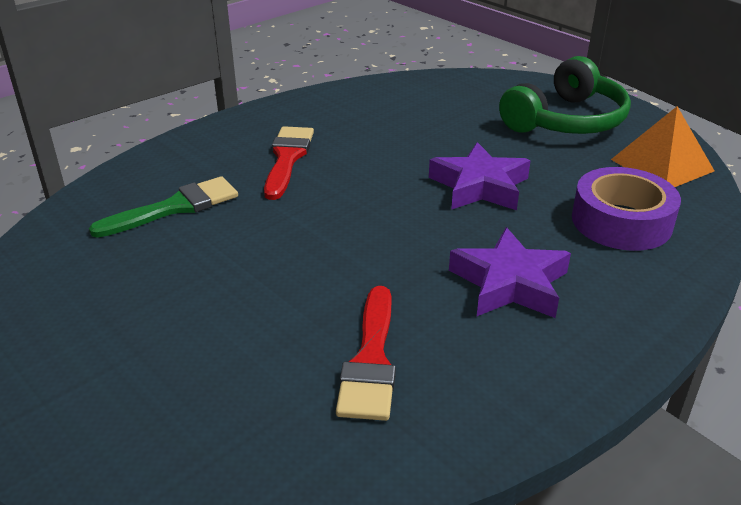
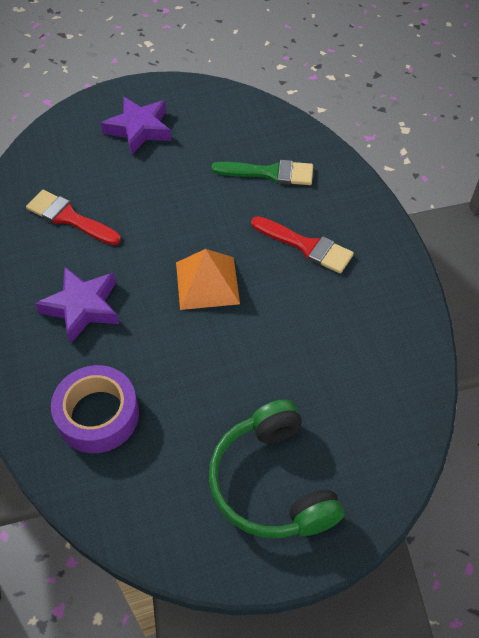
camera: 115 degrees right, 20 degrees up
(175, 207) = (270, 173): green brush -> green brush turned 75 degrees counterclockwise
(479, 186) = (199, 348): purple star -> purple star (139, 129)
(662, 165) = (150, 509): orange pyramid -> orange pyramid (207, 282)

-=-=-=-=-

Within the data above, find the lines that contain the word "degrees" and copy each of them.

camera: 115 degrees right, 20 degrees up
(175, 207) = (270, 173): green brush -> green brush turned 75 degrees counterclockwise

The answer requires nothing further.